- **DATA TO EXAMINE**:
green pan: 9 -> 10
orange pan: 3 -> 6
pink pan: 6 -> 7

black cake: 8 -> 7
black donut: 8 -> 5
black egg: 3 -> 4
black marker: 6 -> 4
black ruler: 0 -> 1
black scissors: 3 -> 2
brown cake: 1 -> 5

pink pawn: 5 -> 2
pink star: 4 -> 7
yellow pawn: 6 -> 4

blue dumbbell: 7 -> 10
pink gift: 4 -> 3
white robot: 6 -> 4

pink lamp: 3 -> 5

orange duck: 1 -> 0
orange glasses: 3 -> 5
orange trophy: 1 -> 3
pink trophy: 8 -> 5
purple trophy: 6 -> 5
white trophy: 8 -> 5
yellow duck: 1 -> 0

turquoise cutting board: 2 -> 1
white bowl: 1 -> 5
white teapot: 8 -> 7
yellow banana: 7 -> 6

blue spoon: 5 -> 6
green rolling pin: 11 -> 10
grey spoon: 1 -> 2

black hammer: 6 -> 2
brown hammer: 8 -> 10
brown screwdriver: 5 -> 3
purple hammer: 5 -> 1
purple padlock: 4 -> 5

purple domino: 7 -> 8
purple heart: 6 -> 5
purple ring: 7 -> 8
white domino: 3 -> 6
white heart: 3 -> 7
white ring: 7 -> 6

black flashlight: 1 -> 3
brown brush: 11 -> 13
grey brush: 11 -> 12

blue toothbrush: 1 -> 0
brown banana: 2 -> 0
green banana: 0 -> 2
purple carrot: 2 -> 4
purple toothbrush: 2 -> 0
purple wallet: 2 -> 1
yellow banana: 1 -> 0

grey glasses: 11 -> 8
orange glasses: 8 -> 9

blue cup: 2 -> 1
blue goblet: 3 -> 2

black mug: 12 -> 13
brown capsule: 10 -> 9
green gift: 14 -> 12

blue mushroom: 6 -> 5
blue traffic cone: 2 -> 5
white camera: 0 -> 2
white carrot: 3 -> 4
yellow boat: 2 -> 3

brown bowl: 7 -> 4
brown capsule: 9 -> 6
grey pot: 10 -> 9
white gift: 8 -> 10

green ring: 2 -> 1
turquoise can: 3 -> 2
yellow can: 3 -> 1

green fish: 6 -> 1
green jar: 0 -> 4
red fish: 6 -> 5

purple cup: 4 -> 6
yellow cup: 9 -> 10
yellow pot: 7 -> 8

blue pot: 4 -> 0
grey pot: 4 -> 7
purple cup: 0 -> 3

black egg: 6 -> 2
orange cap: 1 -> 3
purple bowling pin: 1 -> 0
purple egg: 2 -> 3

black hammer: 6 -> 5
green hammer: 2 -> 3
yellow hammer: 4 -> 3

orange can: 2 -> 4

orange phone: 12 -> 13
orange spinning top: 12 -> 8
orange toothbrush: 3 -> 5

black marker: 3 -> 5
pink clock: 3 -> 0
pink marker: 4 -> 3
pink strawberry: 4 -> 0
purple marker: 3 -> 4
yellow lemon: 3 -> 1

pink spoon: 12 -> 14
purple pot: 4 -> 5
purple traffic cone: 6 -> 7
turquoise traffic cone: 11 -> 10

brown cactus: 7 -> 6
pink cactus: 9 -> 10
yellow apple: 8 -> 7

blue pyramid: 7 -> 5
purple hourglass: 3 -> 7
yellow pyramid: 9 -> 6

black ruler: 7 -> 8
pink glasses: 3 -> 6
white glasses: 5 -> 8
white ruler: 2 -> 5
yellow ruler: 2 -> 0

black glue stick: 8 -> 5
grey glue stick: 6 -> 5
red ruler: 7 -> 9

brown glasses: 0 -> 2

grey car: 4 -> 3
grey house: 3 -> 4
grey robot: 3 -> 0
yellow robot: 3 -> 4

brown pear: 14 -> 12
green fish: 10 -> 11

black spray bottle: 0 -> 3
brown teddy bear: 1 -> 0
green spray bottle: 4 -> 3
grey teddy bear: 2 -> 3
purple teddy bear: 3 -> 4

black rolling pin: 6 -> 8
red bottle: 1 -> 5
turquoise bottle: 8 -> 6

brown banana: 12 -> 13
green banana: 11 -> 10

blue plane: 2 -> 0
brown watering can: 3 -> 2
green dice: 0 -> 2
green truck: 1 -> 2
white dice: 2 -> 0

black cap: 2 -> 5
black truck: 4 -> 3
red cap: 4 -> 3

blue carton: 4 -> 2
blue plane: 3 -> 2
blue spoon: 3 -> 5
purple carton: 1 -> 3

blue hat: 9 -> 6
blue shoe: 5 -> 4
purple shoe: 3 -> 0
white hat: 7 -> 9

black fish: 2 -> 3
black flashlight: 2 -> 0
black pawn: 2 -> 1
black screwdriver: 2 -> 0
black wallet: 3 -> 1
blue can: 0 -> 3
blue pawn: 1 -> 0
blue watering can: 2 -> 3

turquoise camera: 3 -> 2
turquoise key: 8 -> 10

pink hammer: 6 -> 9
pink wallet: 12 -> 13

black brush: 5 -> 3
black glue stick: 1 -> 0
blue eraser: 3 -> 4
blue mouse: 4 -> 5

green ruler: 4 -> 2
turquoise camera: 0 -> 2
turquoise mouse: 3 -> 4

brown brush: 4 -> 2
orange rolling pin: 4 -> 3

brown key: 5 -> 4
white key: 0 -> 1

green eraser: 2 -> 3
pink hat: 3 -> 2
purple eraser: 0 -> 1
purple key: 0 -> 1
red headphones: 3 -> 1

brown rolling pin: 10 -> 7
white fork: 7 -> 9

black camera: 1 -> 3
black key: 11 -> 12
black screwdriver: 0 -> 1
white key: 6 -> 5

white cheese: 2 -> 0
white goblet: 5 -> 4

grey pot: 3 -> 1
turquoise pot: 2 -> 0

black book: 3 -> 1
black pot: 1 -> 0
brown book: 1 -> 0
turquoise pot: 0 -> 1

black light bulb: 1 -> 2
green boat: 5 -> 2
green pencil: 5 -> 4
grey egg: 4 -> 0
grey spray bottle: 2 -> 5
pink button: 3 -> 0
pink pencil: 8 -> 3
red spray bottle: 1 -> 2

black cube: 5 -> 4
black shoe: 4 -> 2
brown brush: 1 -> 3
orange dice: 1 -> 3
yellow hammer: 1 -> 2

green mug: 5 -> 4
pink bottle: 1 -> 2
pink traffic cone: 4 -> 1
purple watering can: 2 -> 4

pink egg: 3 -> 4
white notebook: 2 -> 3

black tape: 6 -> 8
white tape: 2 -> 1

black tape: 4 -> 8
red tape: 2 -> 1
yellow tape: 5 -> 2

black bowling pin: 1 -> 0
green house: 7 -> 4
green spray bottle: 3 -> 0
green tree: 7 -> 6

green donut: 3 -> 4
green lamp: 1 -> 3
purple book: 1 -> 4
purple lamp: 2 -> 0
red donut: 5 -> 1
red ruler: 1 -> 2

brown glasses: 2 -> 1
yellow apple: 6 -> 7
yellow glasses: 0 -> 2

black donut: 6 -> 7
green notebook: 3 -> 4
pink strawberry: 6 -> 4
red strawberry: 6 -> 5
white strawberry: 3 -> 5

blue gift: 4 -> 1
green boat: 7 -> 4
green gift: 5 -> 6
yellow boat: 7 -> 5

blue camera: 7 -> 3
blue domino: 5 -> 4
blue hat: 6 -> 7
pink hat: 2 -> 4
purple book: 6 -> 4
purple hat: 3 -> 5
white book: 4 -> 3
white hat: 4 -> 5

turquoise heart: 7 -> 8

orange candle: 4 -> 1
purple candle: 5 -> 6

- **THE PROBLEM**:
Write each entry out again. Do not change a word.

- **EXERCISE SOLUTION**:
green pan: 9 -> 10
orange pan: 3 -> 6
pink pan: 6 -> 7

black cake: 8 -> 7
black donut: 8 -> 5
black egg: 3 -> 4
black marker: 6 -> 4
black ruler: 0 -> 1
black scissors: 3 -> 2
brown cake: 1 -> 5

pink pawn: 5 -> 2
pink star: 4 -> 7
yellow pawn: 6 -> 4

blue dumbbell: 7 -> 10
pink gift: 4 -> 3
white robot: 6 -> 4

pink lamp: 3 -> 5

orange duck: 1 -> 0
orange glasses: 3 -> 5
orange trophy: 1 -> 3
pink trophy: 8 -> 5
purple trophy: 6 -> 5
white trophy: 8 -> 5
yellow duck: 1 -> 0

turquoise cutting board: 2 -> 1
white bowl: 1 -> 5
white teapot: 8 -> 7
yellow banana: 7 -> 6

blue spoon: 5 -> 6
green rolling pin: 11 -> 10
grey spoon: 1 -> 2

black hammer: 6 -> 2
brown hammer: 8 -> 10
brown screwdriver: 5 -> 3
purple hammer: 5 -> 1
purple padlock: 4 -> 5

purple domino: 7 -> 8
purple heart: 6 -> 5
purple ring: 7 -> 8
white domino: 3 -> 6
white heart: 3 -> 7
white ring: 7 -> 6

black flashlight: 1 -> 3
brown brush: 11 -> 13
grey brush: 11 -> 12

blue toothbrush: 1 -> 0
brown banana: 2 -> 0
green banana: 0 -> 2
purple carrot: 2 -> 4
purple toothbrush: 2 -> 0
purple wallet: 2 -> 1
yellow banana: 1 -> 0

grey glasses: 11 -> 8
orange glasses: 8 -> 9

blue cup: 2 -> 1
blue goblet: 3 -> 2

black mug: 12 -> 13
brown capsule: 10 -> 9
green gift: 14 -> 12

blue mushroom: 6 -> 5
blue traffic cone: 2 -> 5
white camera: 0 -> 2
white carrot: 3 -> 4
yellow boat: 2 -> 3

brown bowl: 7 -> 4
brown capsule: 9 -> 6
grey pot: 10 -> 9
white gift: 8 -> 10

green ring: 2 -> 1
turquoise can: 3 -> 2
yellow can: 3 -> 1

green fish: 6 -> 1
green jar: 0 -> 4
red fish: 6 -> 5

purple cup: 4 -> 6
yellow cup: 9 -> 10
yellow pot: 7 -> 8

blue pot: 4 -> 0
grey pot: 4 -> 7
purple cup: 0 -> 3

black egg: 6 -> 2
orange cap: 1 -> 3
purple bowling pin: 1 -> 0
purple egg: 2 -> 3

black hammer: 6 -> 5
green hammer: 2 -> 3
yellow hammer: 4 -> 3

orange can: 2 -> 4

orange phone: 12 -> 13
orange spinning top: 12 -> 8
orange toothbrush: 3 -> 5

black marker: 3 -> 5
pink clock: 3 -> 0
pink marker: 4 -> 3
pink strawberry: 4 -> 0
purple marker: 3 -> 4
yellow lemon: 3 -> 1

pink spoon: 12 -> 14
purple pot: 4 -> 5
purple traffic cone: 6 -> 7
turquoise traffic cone: 11 -> 10

brown cactus: 7 -> 6
pink cactus: 9 -> 10
yellow apple: 8 -> 7

blue pyramid: 7 -> 5
purple hourglass: 3 -> 7
yellow pyramid: 9 -> 6

black ruler: 7 -> 8
pink glasses: 3 -> 6
white glasses: 5 -> 8
white ruler: 2 -> 5
yellow ruler: 2 -> 0

black glue stick: 8 -> 5
grey glue stick: 6 -> 5
red ruler: 7 -> 9

brown glasses: 0 -> 2

grey car: 4 -> 3
grey house: 3 -> 4
grey robot: 3 -> 0
yellow robot: 3 -> 4

brown pear: 14 -> 12
green fish: 10 -> 11

black spray bottle: 0 -> 3
brown teddy bear: 1 -> 0
green spray bottle: 4 -> 3
grey teddy bear: 2 -> 3
purple teddy bear: 3 -> 4

black rolling pin: 6 -> 8
red bottle: 1 -> 5
turquoise bottle: 8 -> 6

brown banana: 12 -> 13
green banana: 11 -> 10

blue plane: 2 -> 0
brown watering can: 3 -> 2
green dice: 0 -> 2
green truck: 1 -> 2
white dice: 2 -> 0

black cap: 2 -> 5
black truck: 4 -> 3
red cap: 4 -> 3

blue carton: 4 -> 2
blue plane: 3 -> 2
blue spoon: 3 -> 5
purple carton: 1 -> 3

blue hat: 9 -> 6
blue shoe: 5 -> 4
purple shoe: 3 -> 0
white hat: 7 -> 9

black fish: 2 -> 3
black flashlight: 2 -> 0
black pawn: 2 -> 1
black screwdriver: 2 -> 0
black wallet: 3 -> 1
blue can: 0 -> 3
blue pawn: 1 -> 0
blue watering can: 2 -> 3

turquoise camera: 3 -> 2
turquoise key: 8 -> 10

pink hammer: 6 -> 9
pink wallet: 12 -> 13

black brush: 5 -> 3
black glue stick: 1 -> 0
blue eraser: 3 -> 4
blue mouse: 4 -> 5

green ruler: 4 -> 2
turquoise camera: 0 -> 2
turquoise mouse: 3 -> 4

brown brush: 4 -> 2
orange rolling pin: 4 -> 3

brown key: 5 -> 4
white key: 0 -> 1

green eraser: 2 -> 3
pink hat: 3 -> 2
purple eraser: 0 -> 1
purple key: 0 -> 1
red headphones: 3 -> 1

brown rolling pin: 10 -> 7
white fork: 7 -> 9

black camera: 1 -> 3
black key: 11 -> 12
black screwdriver: 0 -> 1
white key: 6 -> 5

white cheese: 2 -> 0
white goblet: 5 -> 4

grey pot: 3 -> 1
turquoise pot: 2 -> 0

black book: 3 -> 1
black pot: 1 -> 0
brown book: 1 -> 0
turquoise pot: 0 -> 1

black light bulb: 1 -> 2
green boat: 5 -> 2
green pencil: 5 -> 4
grey egg: 4 -> 0
grey spray bottle: 2 -> 5
pink button: 3 -> 0
pink pencil: 8 -> 3
red spray bottle: 1 -> 2

black cube: 5 -> 4
black shoe: 4 -> 2
brown brush: 1 -> 3
orange dice: 1 -> 3
yellow hammer: 1 -> 2

green mug: 5 -> 4
pink bottle: 1 -> 2
pink traffic cone: 4 -> 1
purple watering can: 2 -> 4

pink egg: 3 -> 4
white notebook: 2 -> 3

black tape: 6 -> 8
white tape: 2 -> 1

black tape: 4 -> 8
red tape: 2 -> 1
yellow tape: 5 -> 2

black bowling pin: 1 -> 0
green house: 7 -> 4
green spray bottle: 3 -> 0
green tree: 7 -> 6

green donut: 3 -> 4
green lamp: 1 -> 3
purple book: 1 -> 4
purple lamp: 2 -> 0
red donut: 5 -> 1
red ruler: 1 -> 2

brown glasses: 2 -> 1
yellow apple: 6 -> 7
yellow glasses: 0 -> 2

black donut: 6 -> 7
green notebook: 3 -> 4
pink strawberry: 6 -> 4
red strawberry: 6 -> 5
white strawberry: 3 -> 5

blue gift: 4 -> 1
green boat: 7 -> 4
green gift: 5 -> 6
yellow boat: 7 -> 5

blue camera: 7 -> 3
blue domino: 5 -> 4
blue hat: 6 -> 7
pink hat: 2 -> 4
purple book: 6 -> 4
purple hat: 3 -> 5
white book: 4 -> 3
white hat: 4 -> 5

turquoise heart: 7 -> 8

orange candle: 4 -> 1
purple candle: 5 -> 6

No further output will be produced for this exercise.